Task input below:

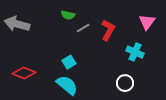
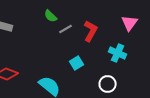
green semicircle: (68, 15) -> (51, 16), turned 32
cyan square: (69, 62) -> (77, 63), moved

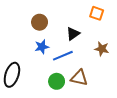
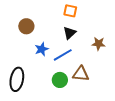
orange square: (97, 13) -> (70, 11), moved
brown circle: (40, 22) -> (26, 26), moved

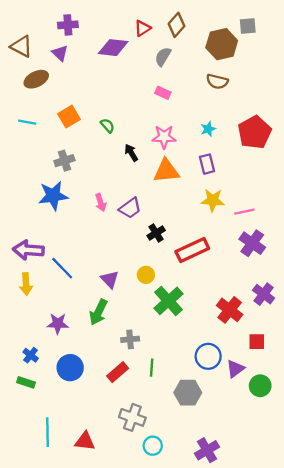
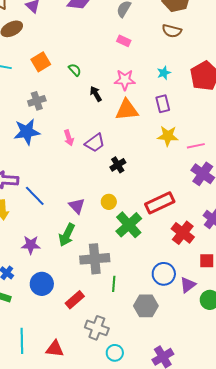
red rectangle: (192, 250) -> (160, 203), moved
gray cross: (130, 339) -> (95, 259), size x1.8
red rectangle: (118, 372) -> (75, 300), moved

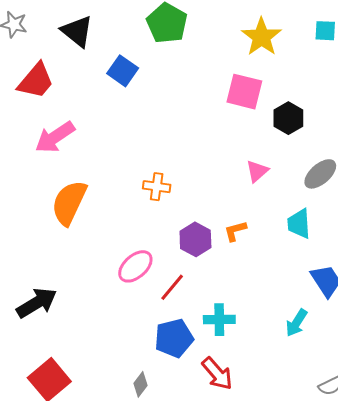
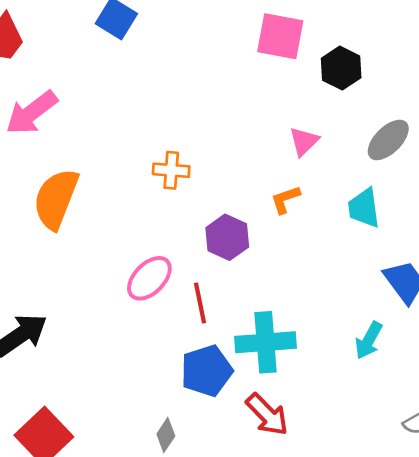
orange L-shape: (235, 231) -> (285, 200), moved
red line: (172, 287) -> (200, 303), turned -48
cyan cross: (219, 320) -> (266, 342), size x1.4

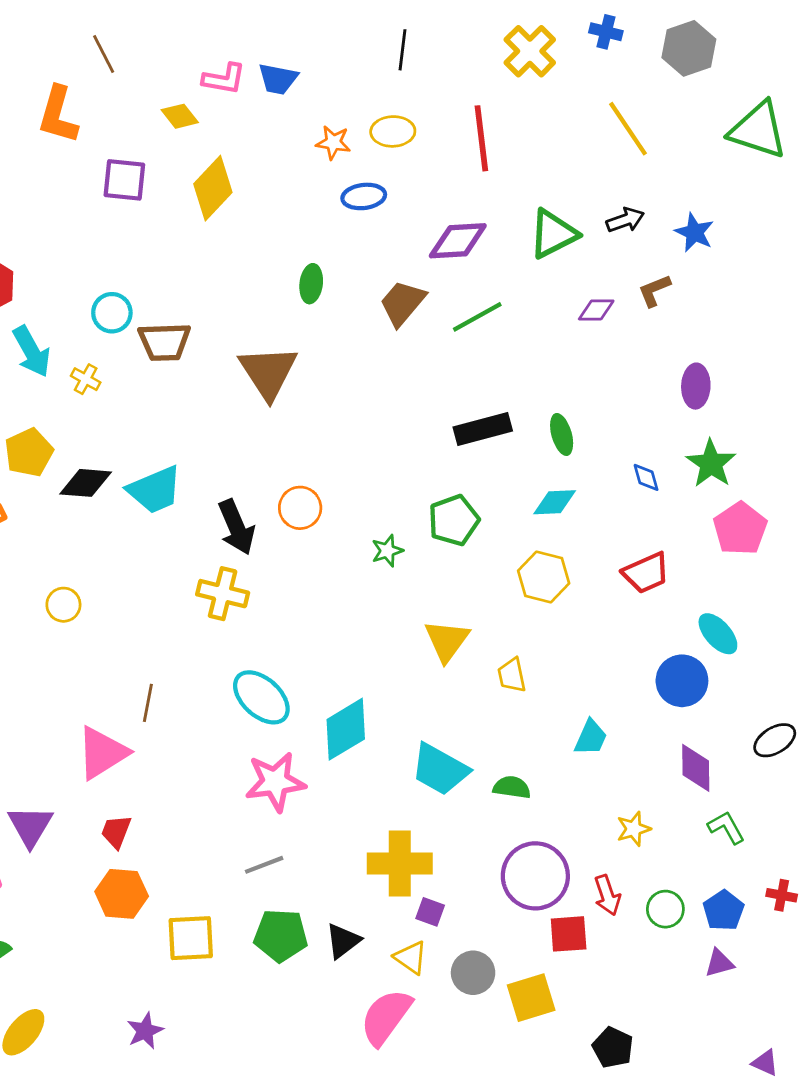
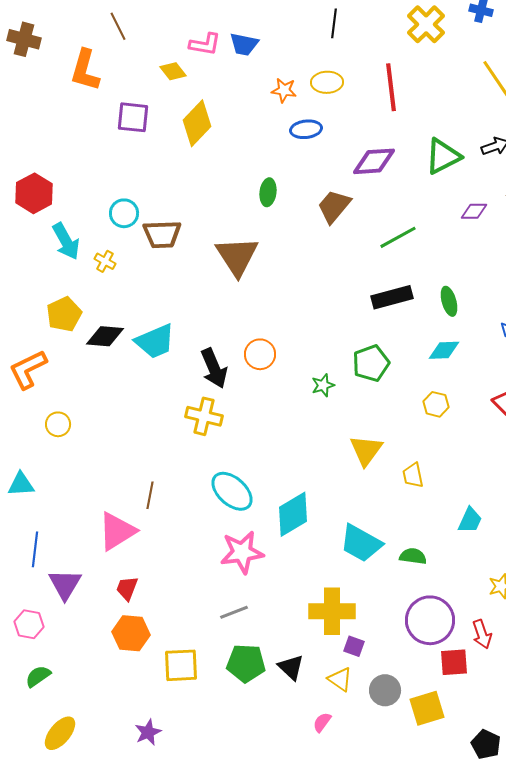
green line: (477, 317) -> (398, 237), moved
yellow hexagon: (544, 577) -> (436, 404), size x0.7
yellow circle: (63, 605) -> (58, 424), moved
black triangle: (343, 941) -> (291, 667), turned -40
pink semicircle: (386, 1017) -> (322, 722), size x0.5

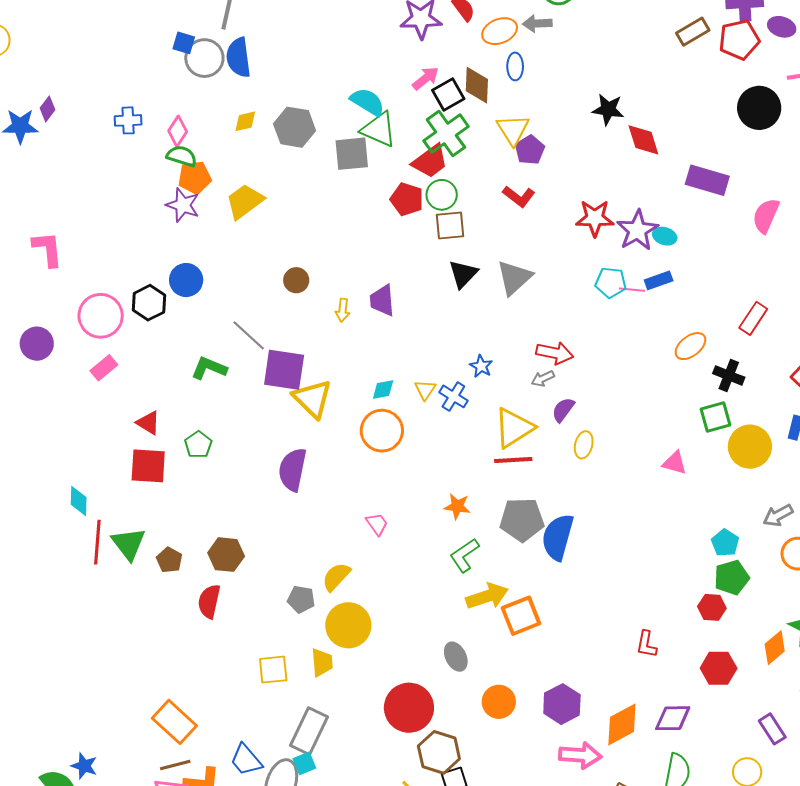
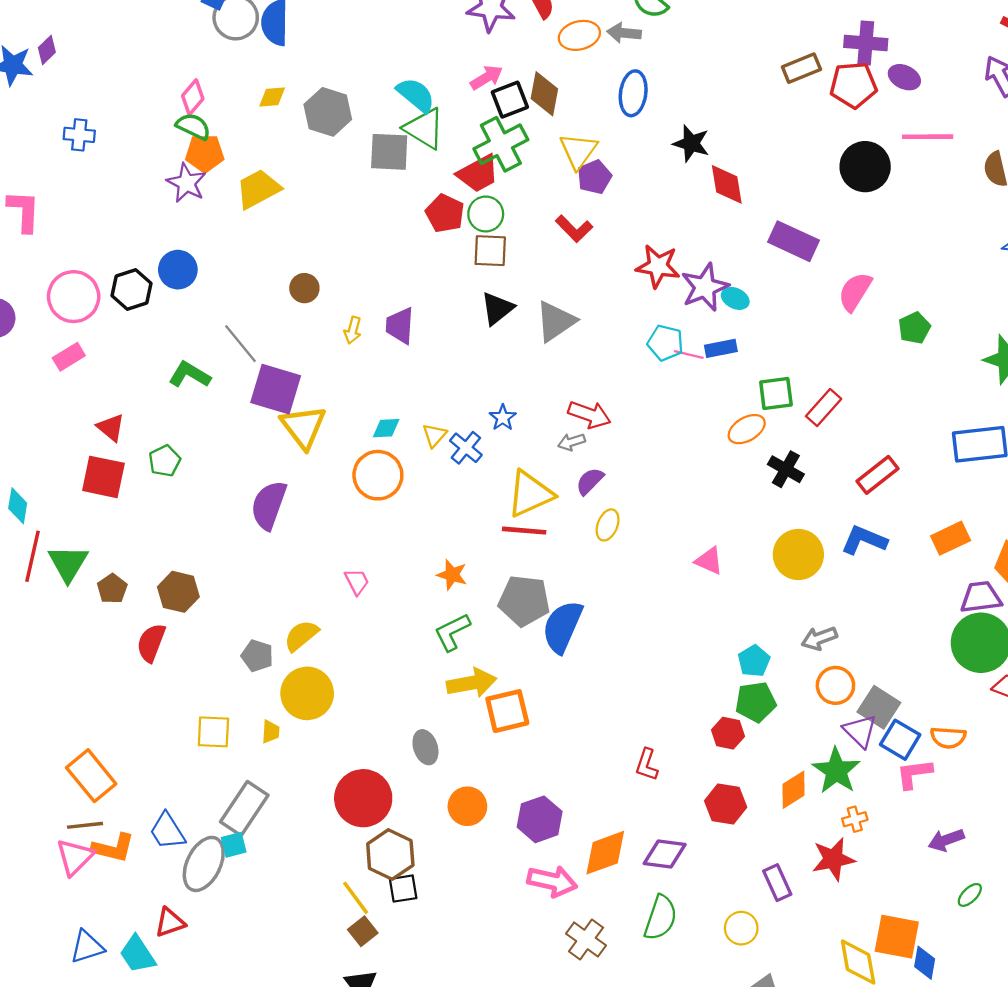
blue ellipse: (515, 66) -> (633, 93), moved, size x1.4
blue cross: (128, 120) -> (79, 135), moved
green square: (716, 417) -> (776, 394), moved
yellow trapezoid: (322, 662) -> (271, 732), size x0.7

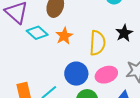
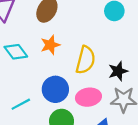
cyan diamond: (37, 33) -> (16, 52), moved
black star: (124, 33) -> (118, 71), moved

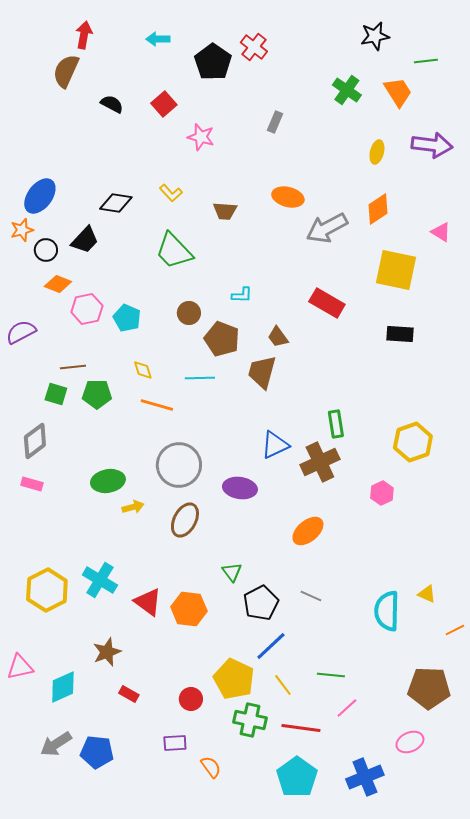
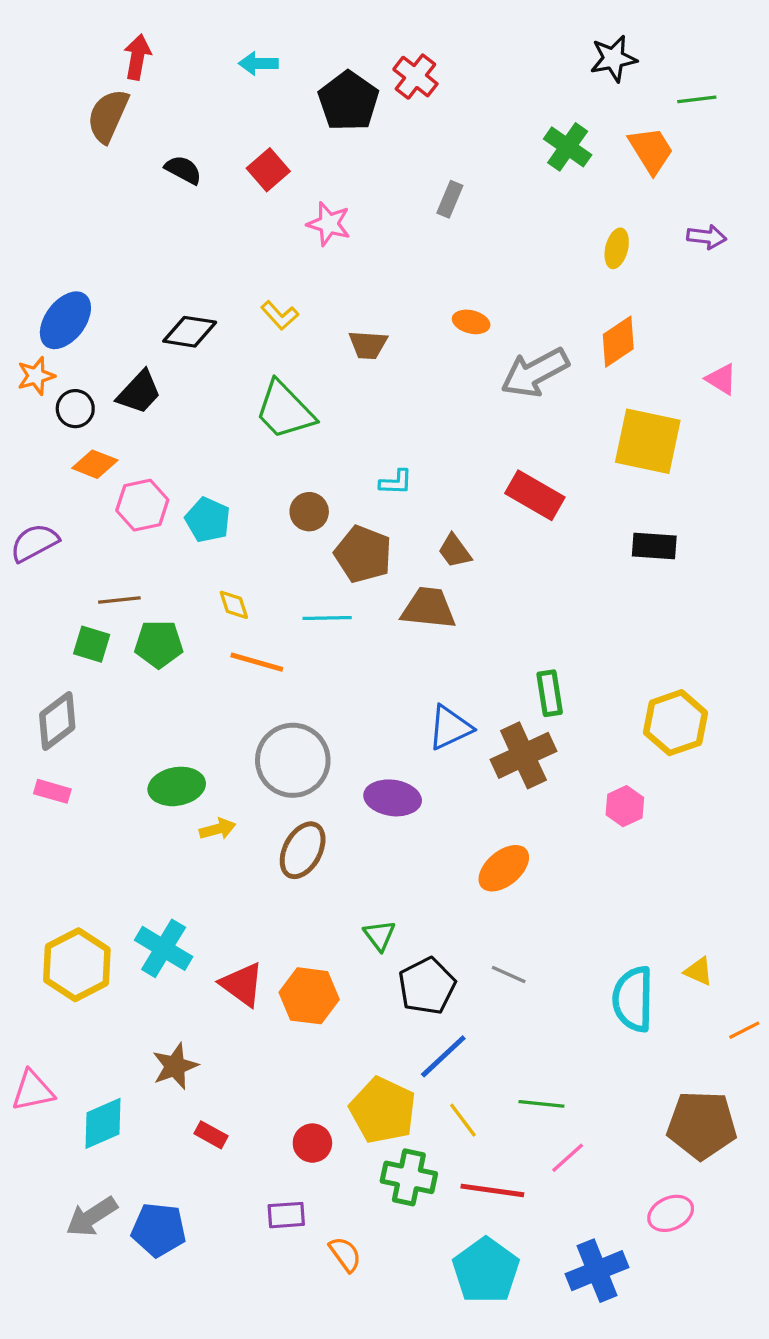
purple arrow: (432, 145) -> (707, 237), size x0.6
orange ellipse: (288, 197) -> (471, 322), size x0.7
brown trapezoid: (262, 372) -> (429, 608), turned 81

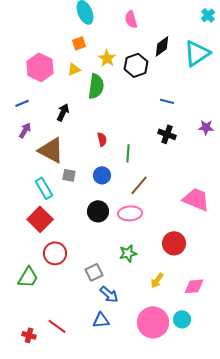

End of Task input.

- Brief
Say again, word for word, every line from the one with "yellow hexagon: (544, 577)" through the last line of the data above, minus the pictures.

- Problem solution
yellow hexagon: (544, 577) -> (436, 404), size x0.7
yellow circle: (63, 605) -> (58, 424), moved
black triangle: (343, 941) -> (291, 667), turned -40
pink semicircle: (386, 1017) -> (322, 722), size x0.5

blue ellipse: (515, 66) -> (633, 93), moved, size x1.4
blue cross: (128, 120) -> (79, 135), moved
green square: (716, 417) -> (776, 394), moved
yellow trapezoid: (322, 662) -> (271, 732), size x0.7

cyan diamond: (37, 33) -> (16, 52), moved
black star: (124, 33) -> (118, 71), moved

purple arrow: (432, 145) -> (707, 237), size x0.6
orange ellipse: (288, 197) -> (471, 322), size x0.7
brown trapezoid: (262, 372) -> (429, 608), turned 81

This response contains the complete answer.